ABOUT THIS EXERCISE: Retype all of the data word for word, without pictures.

COLLECTED MATERIAL:
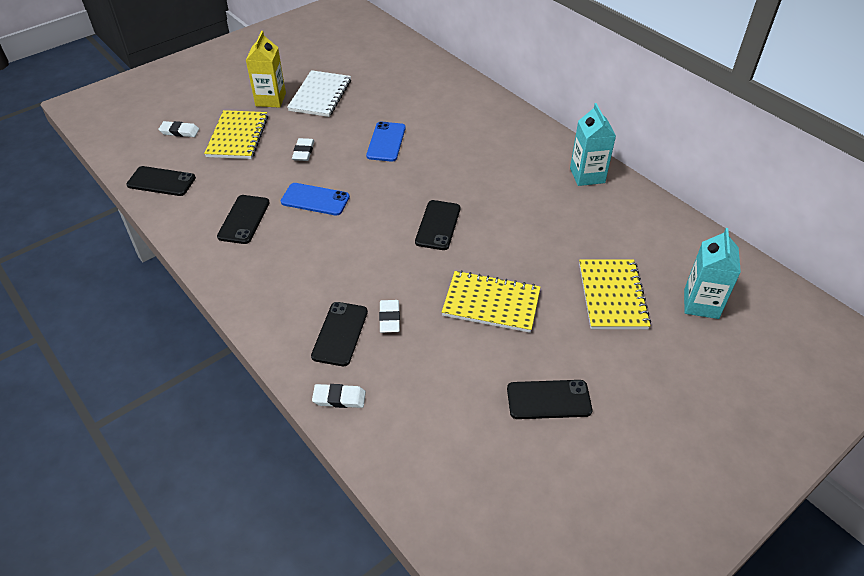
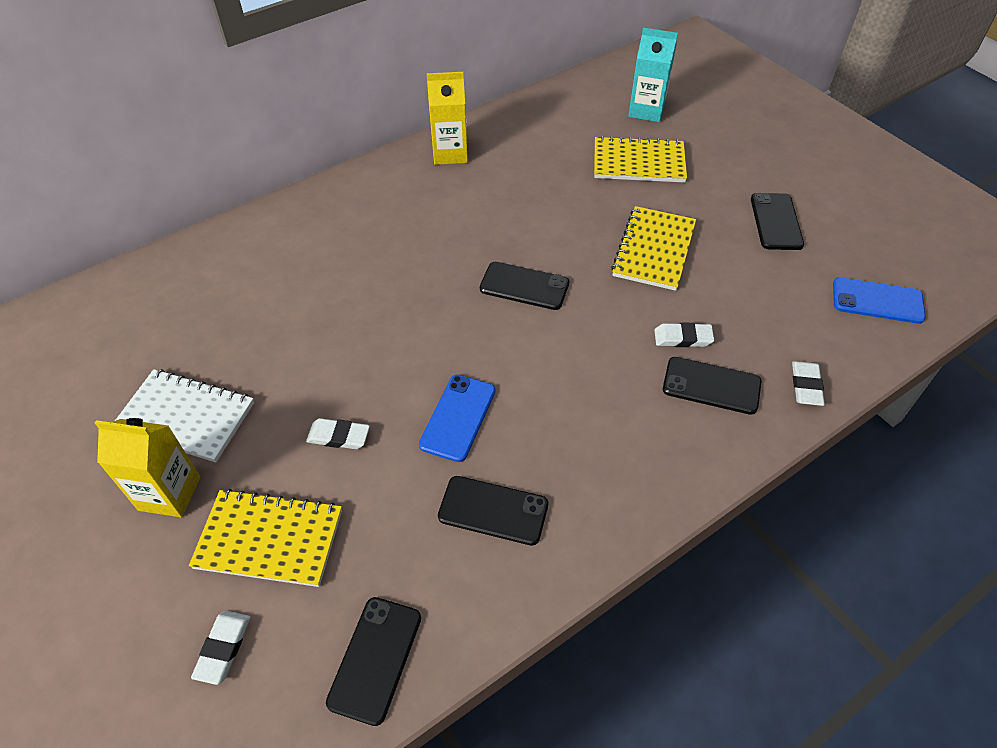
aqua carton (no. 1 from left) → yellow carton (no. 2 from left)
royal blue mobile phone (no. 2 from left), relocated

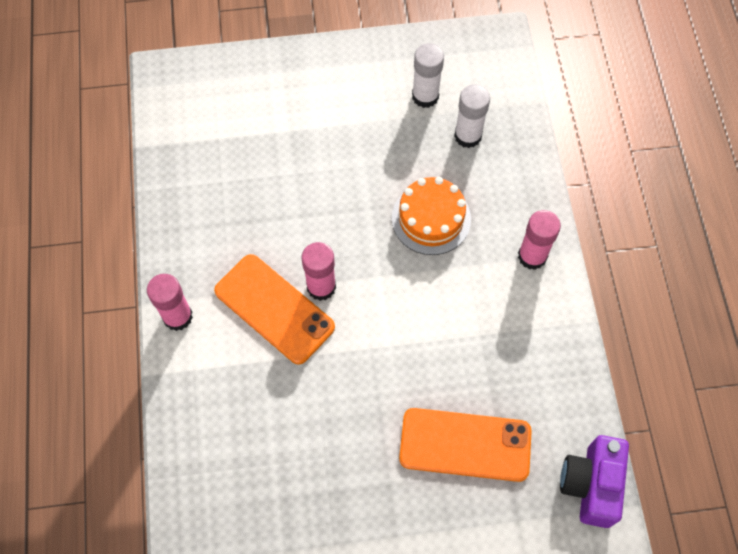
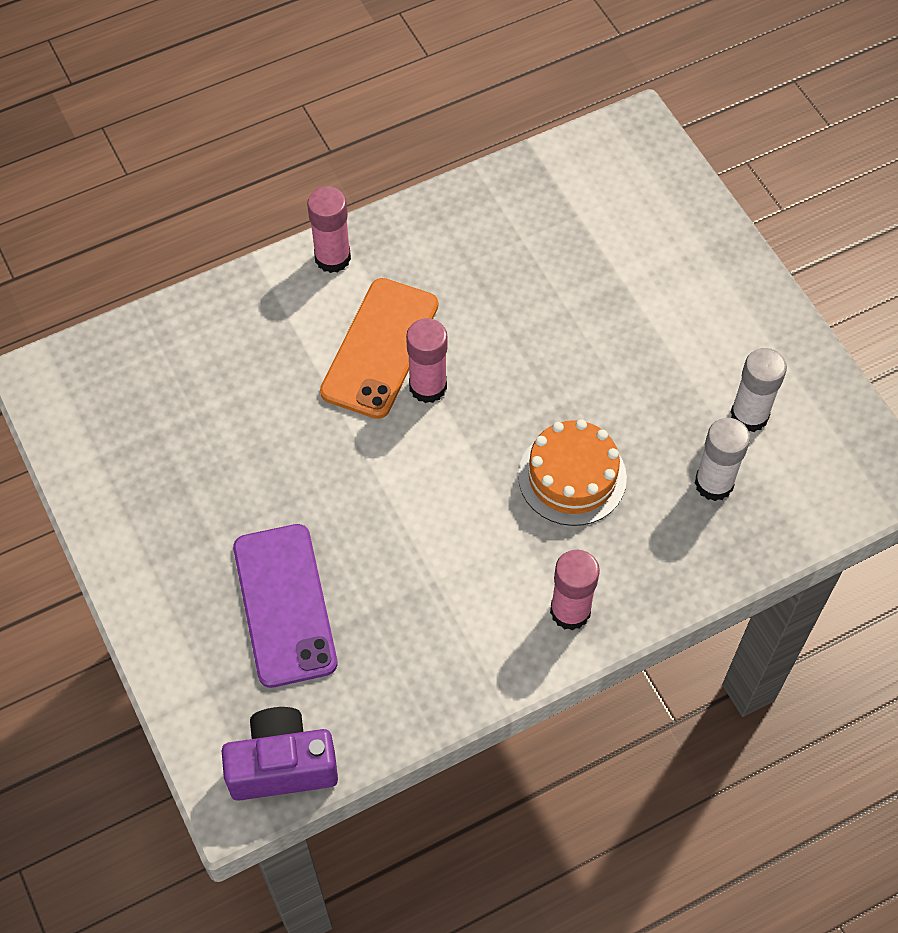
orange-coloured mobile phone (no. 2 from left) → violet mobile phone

WRITTEN ANSWER:
aqua carton (no. 1 from left) → yellow carton (no. 2 from left)
royal blue mobile phone (no. 2 from left), relocated

orange-coloured mobile phone (no. 2 from left) → violet mobile phone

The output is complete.